▸ RECORDS FOR THIS EXERCISE
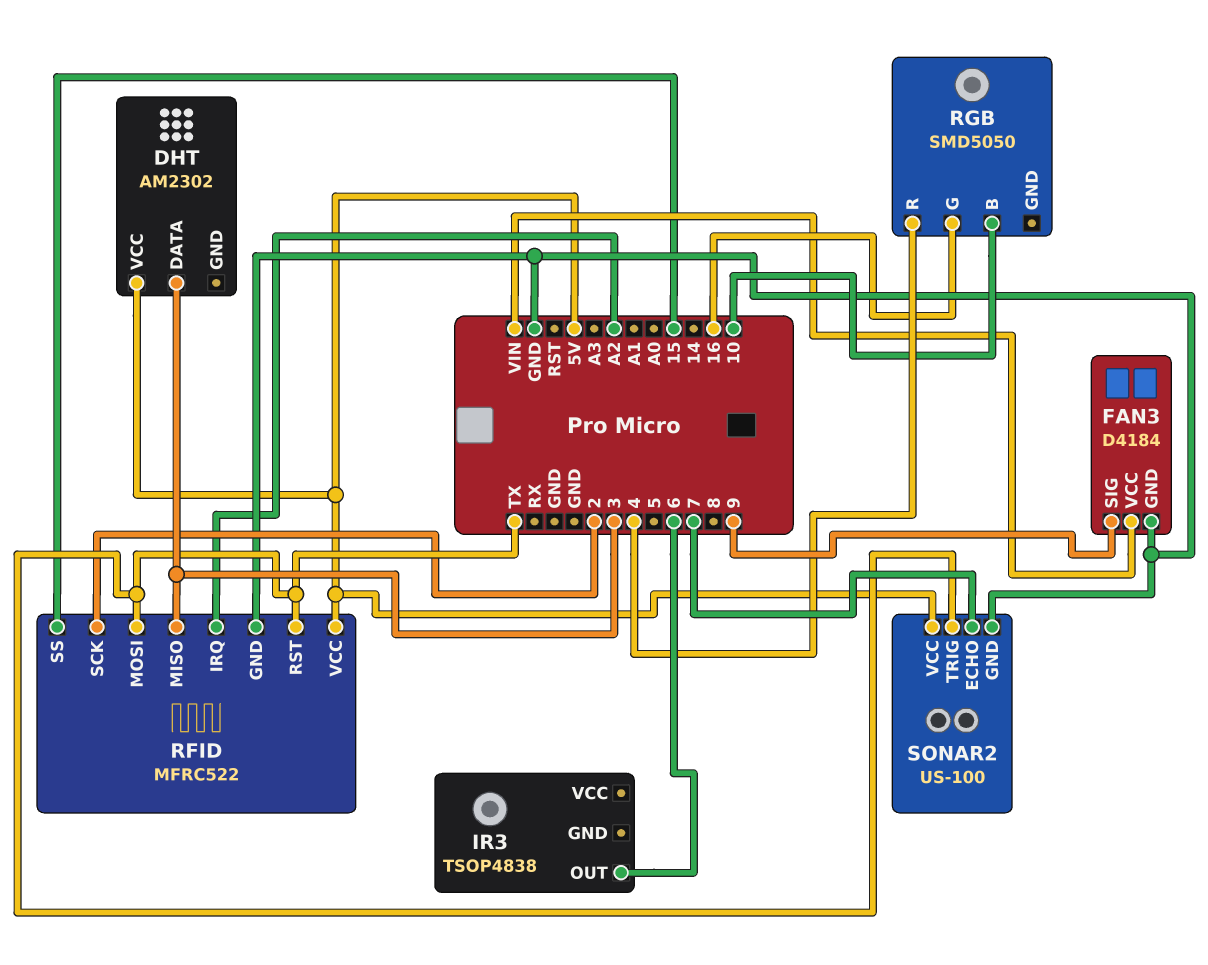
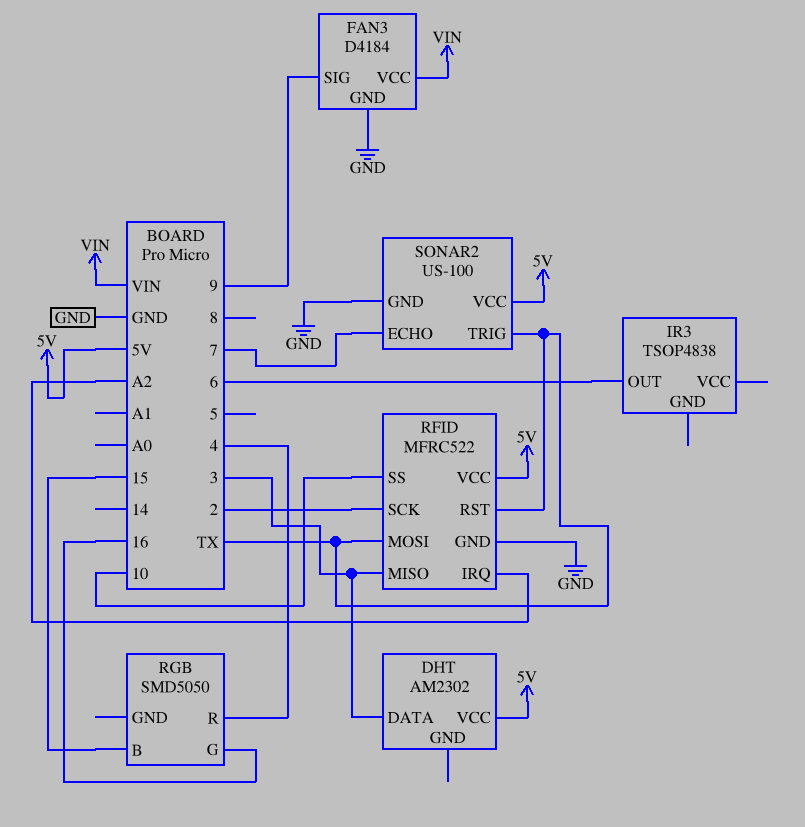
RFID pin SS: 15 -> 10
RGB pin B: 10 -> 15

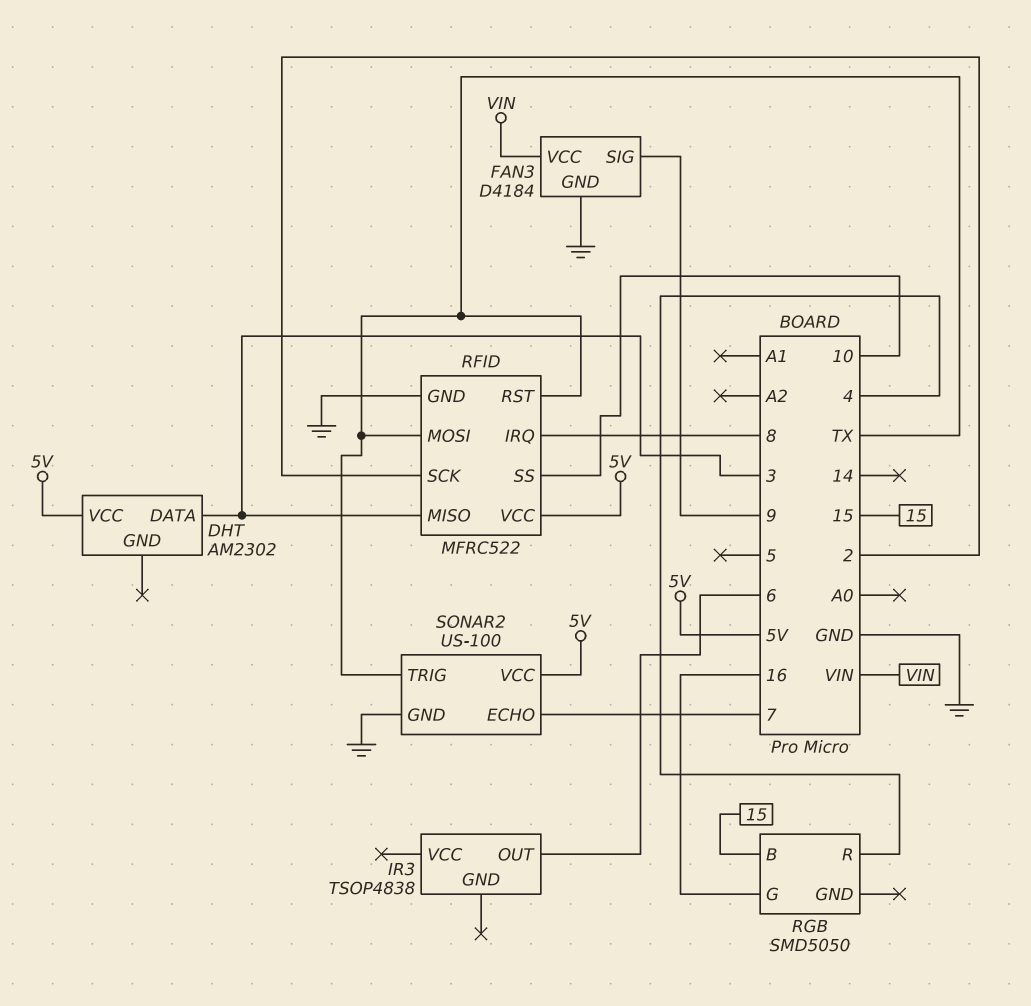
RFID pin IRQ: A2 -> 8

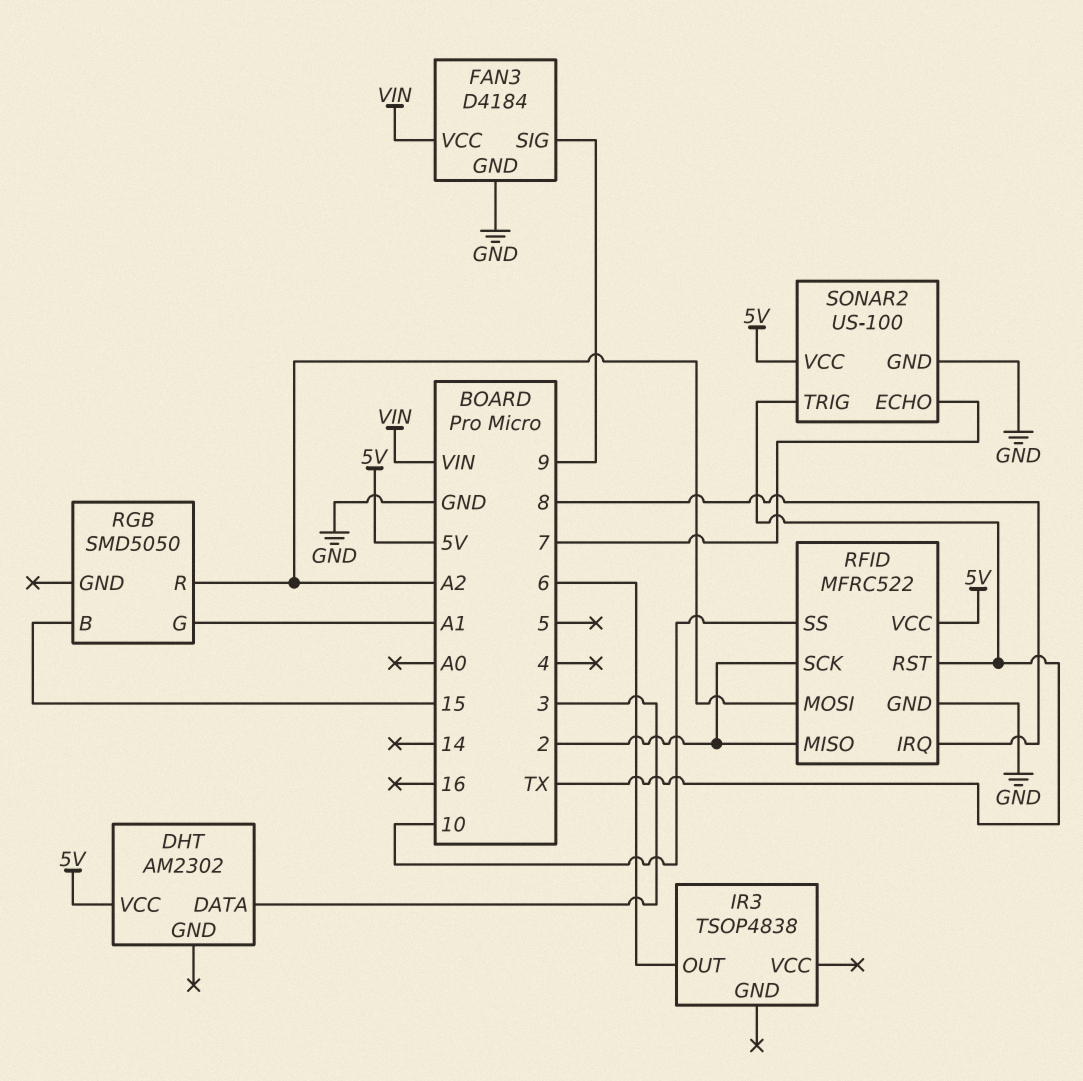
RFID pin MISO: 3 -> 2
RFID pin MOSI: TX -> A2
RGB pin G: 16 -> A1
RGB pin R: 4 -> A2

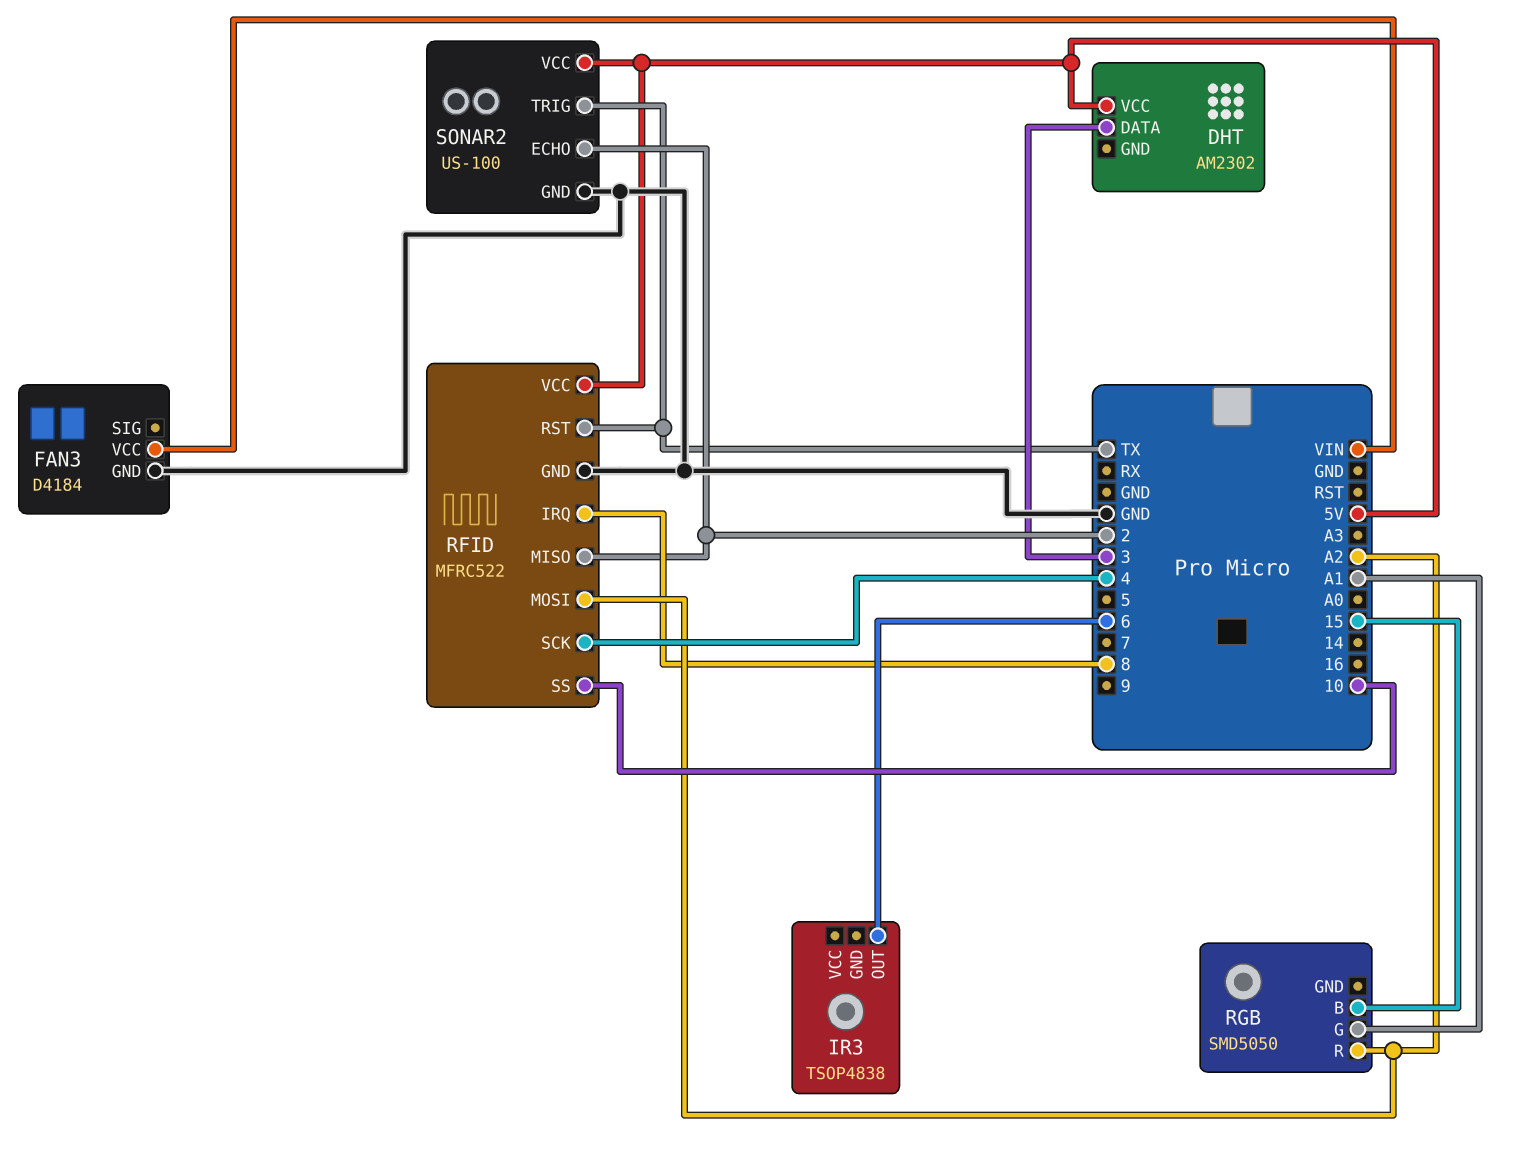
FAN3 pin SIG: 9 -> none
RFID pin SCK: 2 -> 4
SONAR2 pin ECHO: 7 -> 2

▸ TRY IT
The entries above should be retyped word for word, with all pictures omitted.

▸ RESPONSE AREA
RFID pin SS: 15 -> 10
RGB pin B: 10 -> 15

RFID pin IRQ: A2 -> 8

RFID pin MISO: 3 -> 2
RFID pin MOSI: TX -> A2
RGB pin G: 16 -> A1
RGB pin R: 4 -> A2

FAN3 pin SIG: 9 -> none
RFID pin SCK: 2 -> 4
SONAR2 pin ECHO: 7 -> 2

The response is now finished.